Material provided –
*** Block opens ***

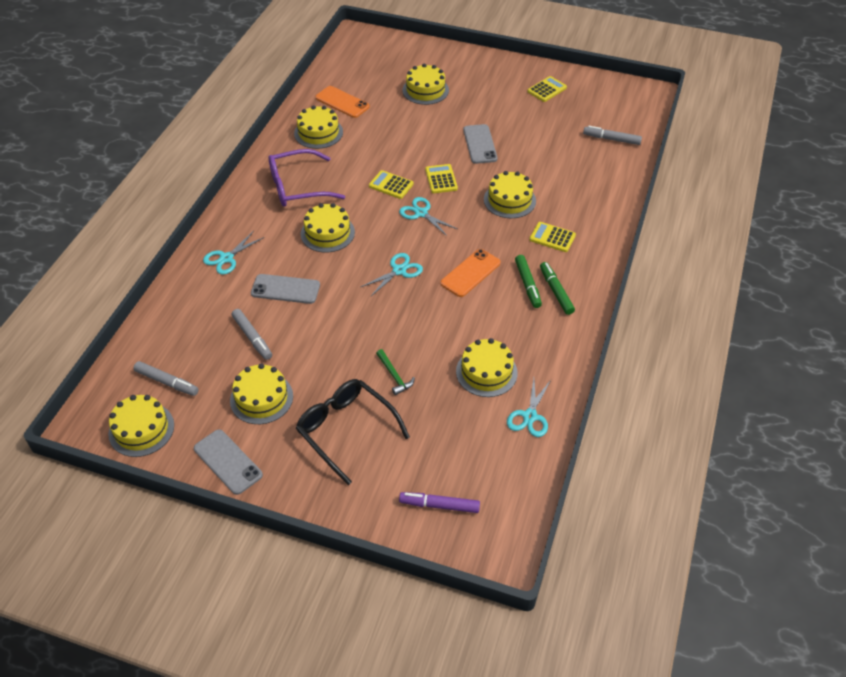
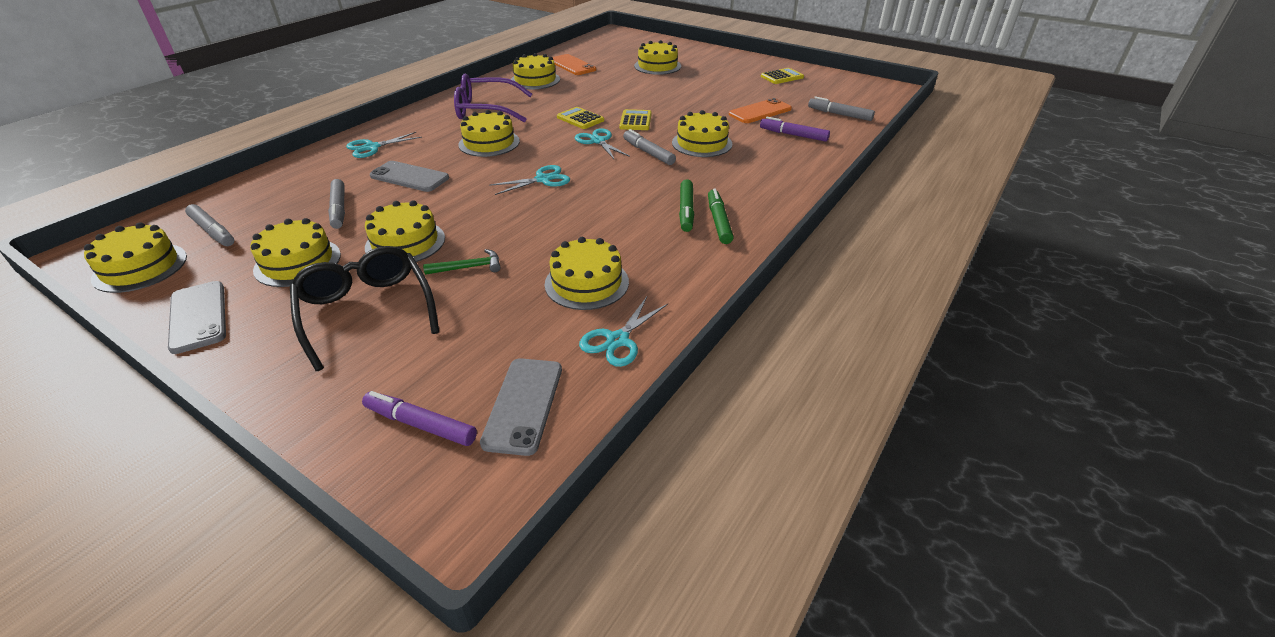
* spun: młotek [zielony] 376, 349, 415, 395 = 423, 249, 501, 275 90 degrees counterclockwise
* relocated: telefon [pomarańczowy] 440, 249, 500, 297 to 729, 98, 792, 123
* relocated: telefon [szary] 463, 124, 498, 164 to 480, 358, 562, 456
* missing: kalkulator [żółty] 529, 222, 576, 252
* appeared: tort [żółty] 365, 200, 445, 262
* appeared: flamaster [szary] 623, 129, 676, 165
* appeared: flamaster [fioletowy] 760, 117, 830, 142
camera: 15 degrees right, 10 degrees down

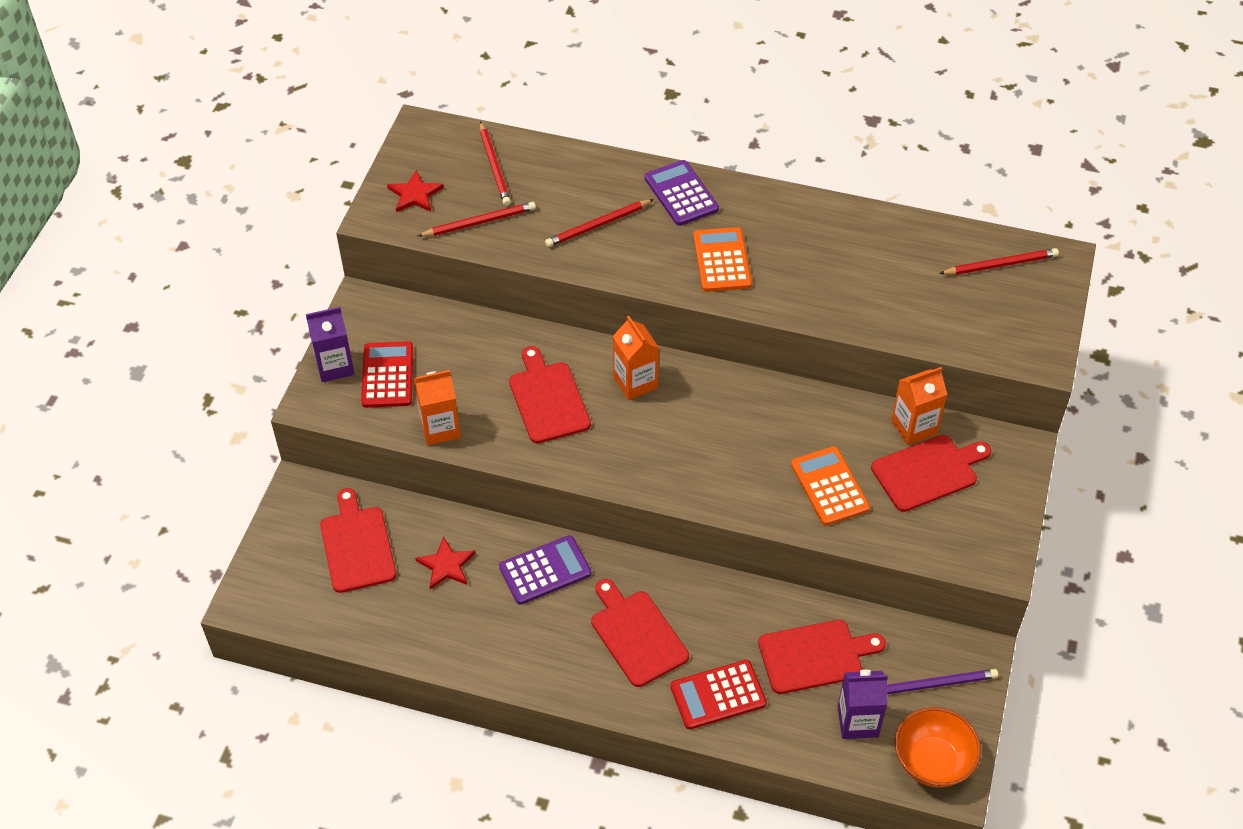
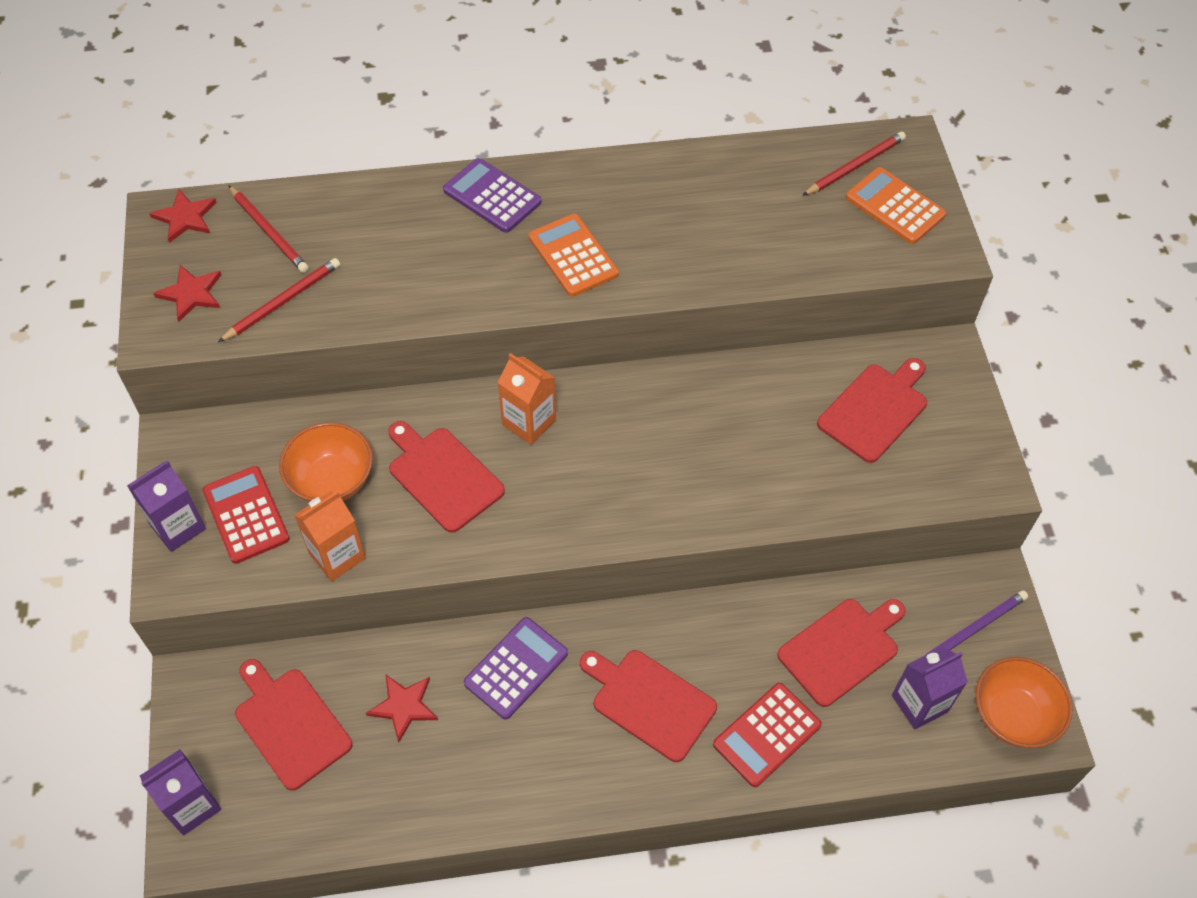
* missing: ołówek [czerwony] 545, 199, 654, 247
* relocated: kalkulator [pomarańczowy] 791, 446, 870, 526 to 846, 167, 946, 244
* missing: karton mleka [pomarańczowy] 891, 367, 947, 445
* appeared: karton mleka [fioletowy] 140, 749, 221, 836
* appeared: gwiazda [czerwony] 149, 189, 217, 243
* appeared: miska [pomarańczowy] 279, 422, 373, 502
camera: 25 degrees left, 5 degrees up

*** Block closes ***

In the entries above, find the line holding "129, 676, 165" and the line holding "117, 830, 142", then retype exactly those two lines and every line between them, and nothing else.

Solution for this problem –
* appeared: flamaster [szary] 623, 129, 676, 165
* appeared: flamaster [fioletowy] 760, 117, 830, 142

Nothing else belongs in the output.